:: DATA TO EXAMINE ::
===

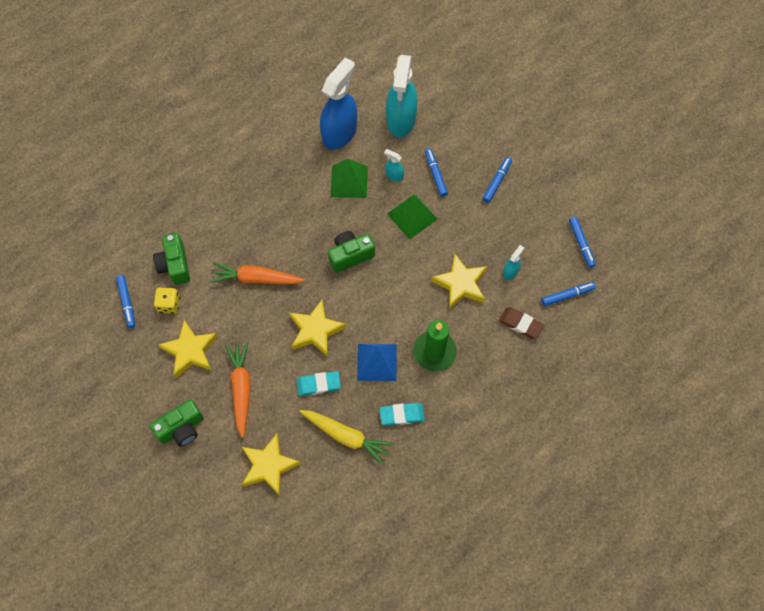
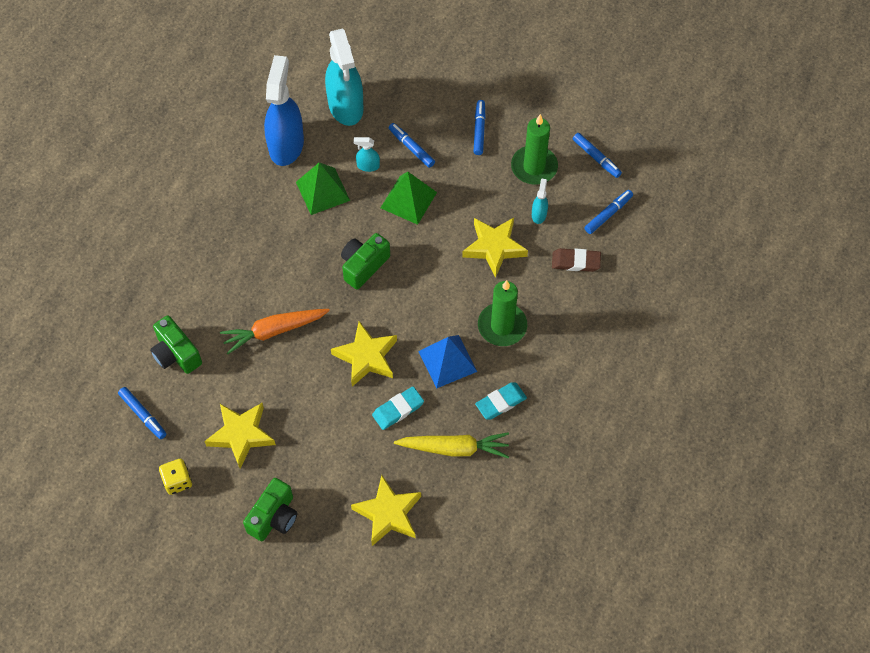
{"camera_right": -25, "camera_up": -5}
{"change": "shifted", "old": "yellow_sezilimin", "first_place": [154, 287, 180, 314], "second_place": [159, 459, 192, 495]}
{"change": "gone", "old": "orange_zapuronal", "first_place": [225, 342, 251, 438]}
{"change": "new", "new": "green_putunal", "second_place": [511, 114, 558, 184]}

===

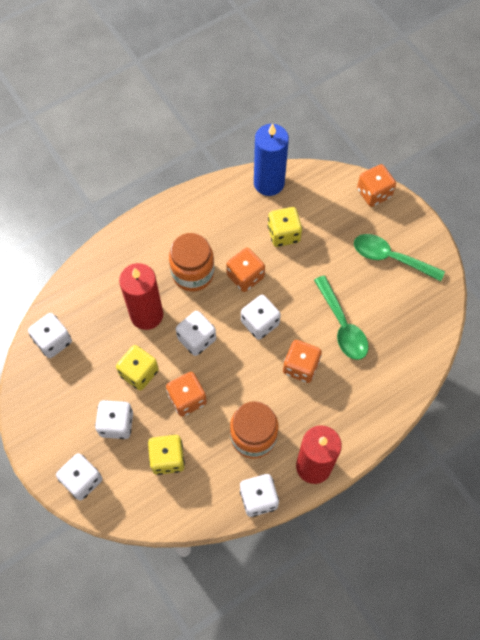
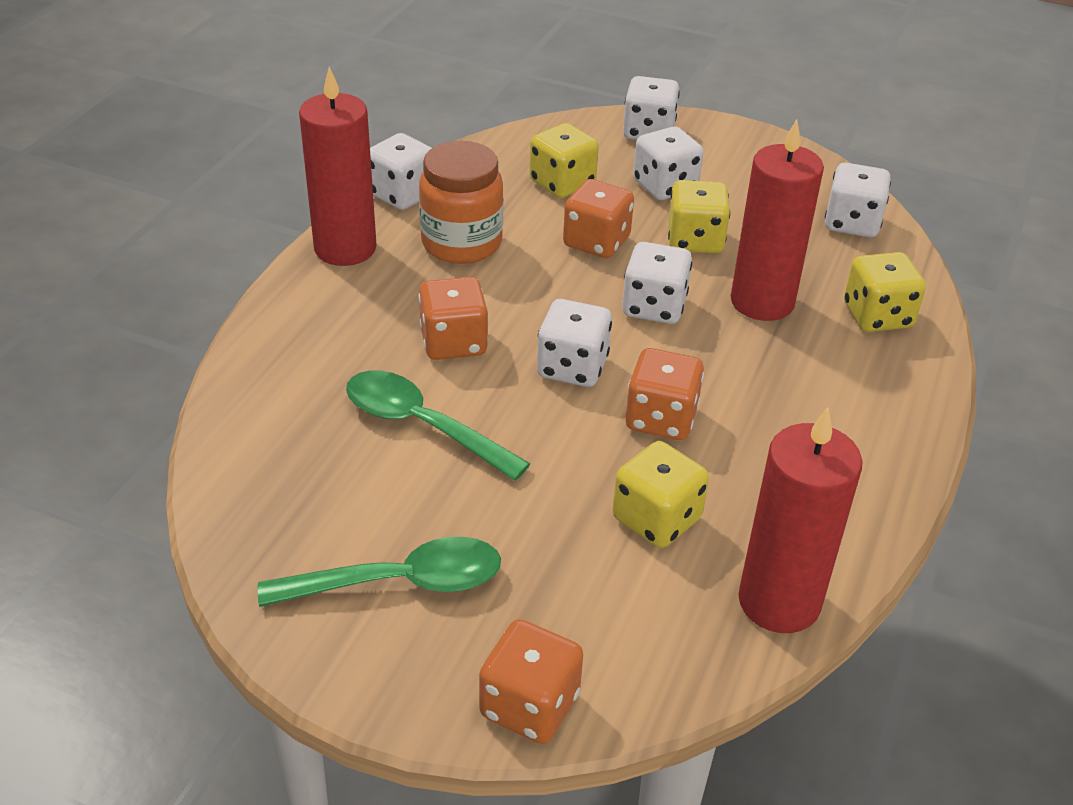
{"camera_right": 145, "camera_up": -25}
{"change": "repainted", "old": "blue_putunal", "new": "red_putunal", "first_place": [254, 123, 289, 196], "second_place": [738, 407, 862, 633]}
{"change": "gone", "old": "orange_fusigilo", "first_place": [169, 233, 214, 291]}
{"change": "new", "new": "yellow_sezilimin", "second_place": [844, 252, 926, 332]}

===

:: EXERCISE DETAILS ::
Count lines, not occurrences: report how many lines in the entries above include the word "gone", as a number alone.

:: TASK ANSWER ::
2